Exercise instructions:
Write out all the records exactly, and keep any images out.

Data entries
-=-=-

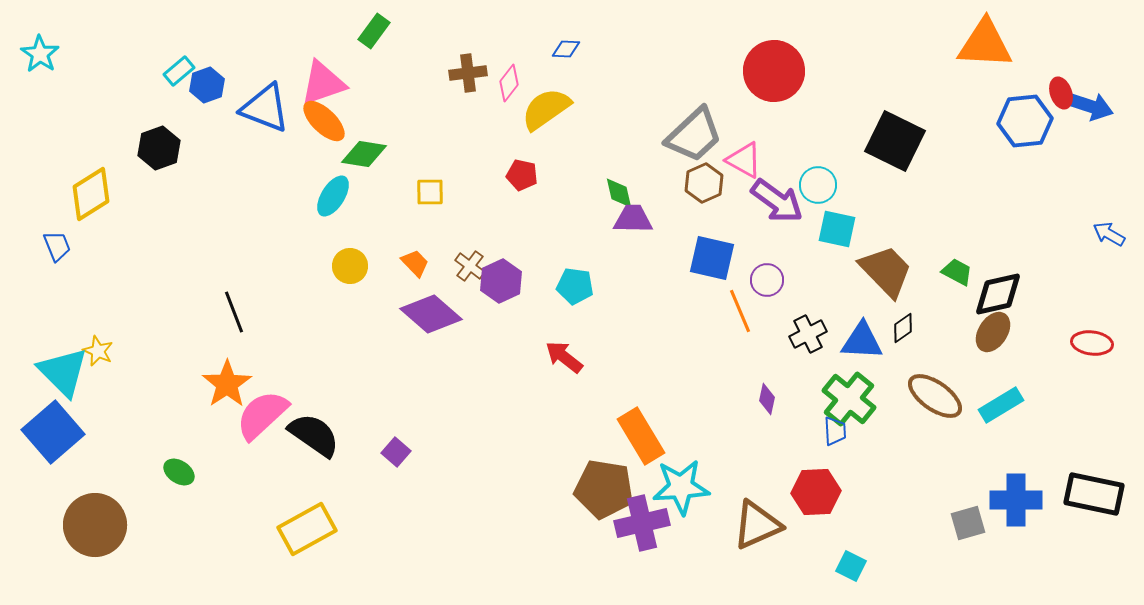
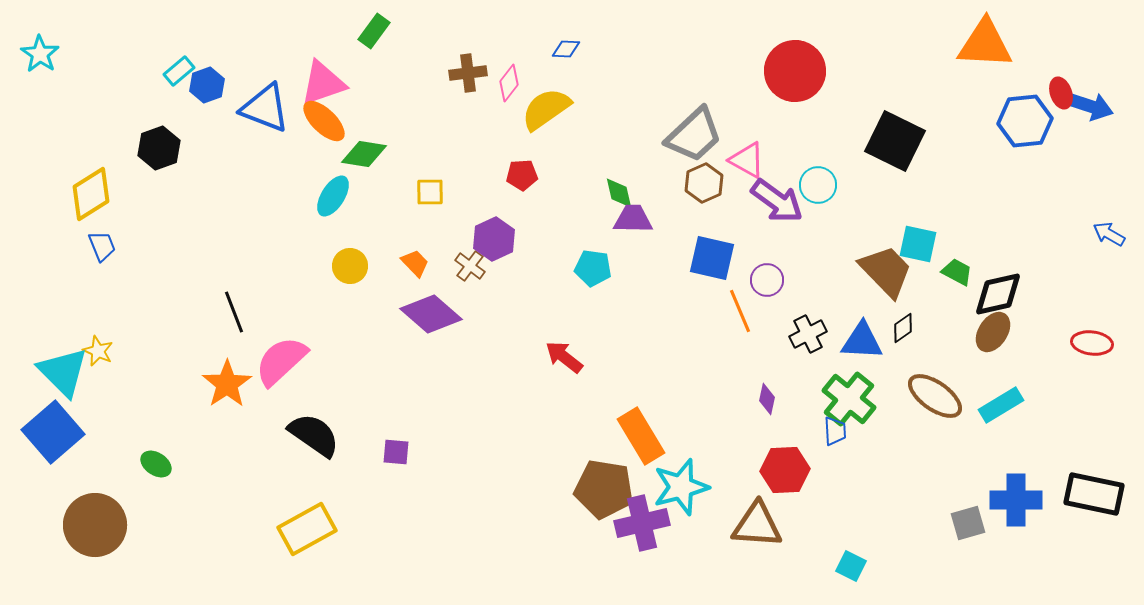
red circle at (774, 71): moved 21 px right
pink triangle at (744, 160): moved 3 px right
red pentagon at (522, 175): rotated 16 degrees counterclockwise
cyan square at (837, 229): moved 81 px right, 15 px down
blue trapezoid at (57, 246): moved 45 px right
purple hexagon at (501, 281): moved 7 px left, 42 px up
cyan pentagon at (575, 286): moved 18 px right, 18 px up
pink semicircle at (262, 415): moved 19 px right, 54 px up
purple square at (396, 452): rotated 36 degrees counterclockwise
green ellipse at (179, 472): moved 23 px left, 8 px up
cyan star at (681, 487): rotated 12 degrees counterclockwise
red hexagon at (816, 492): moved 31 px left, 22 px up
brown triangle at (757, 525): rotated 28 degrees clockwise
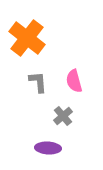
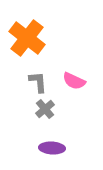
pink semicircle: rotated 50 degrees counterclockwise
gray cross: moved 18 px left, 7 px up
purple ellipse: moved 4 px right
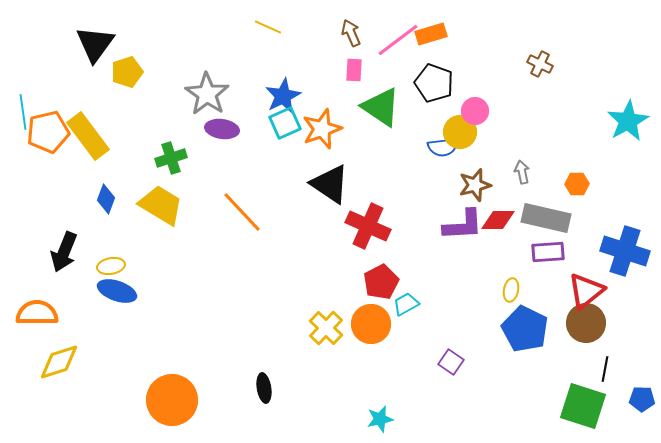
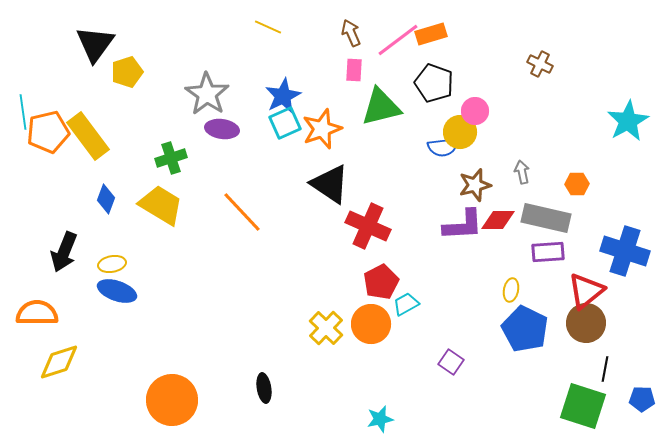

-=-=-

Worked solution:
red circle at (774, 71): moved 21 px right
pink triangle at (744, 160): moved 3 px right
red pentagon at (522, 175): rotated 16 degrees counterclockwise
cyan square at (837, 229): moved 81 px right, 15 px down
blue trapezoid at (57, 246): moved 45 px right
purple hexagon at (501, 281): moved 7 px left, 42 px up
cyan pentagon at (575, 286): moved 18 px right, 18 px up
pink semicircle at (262, 415): moved 19 px right, 54 px up
purple square at (396, 452): rotated 36 degrees counterclockwise
green ellipse at (179, 472): moved 23 px left, 8 px up
cyan star at (681, 487): rotated 12 degrees counterclockwise
red hexagon at (816, 492): moved 31 px left, 22 px up
brown triangle at (757, 525): rotated 28 degrees clockwise
pink semicircle: rotated 50 degrees counterclockwise
gray cross: moved 18 px left, 7 px up
purple ellipse: moved 4 px right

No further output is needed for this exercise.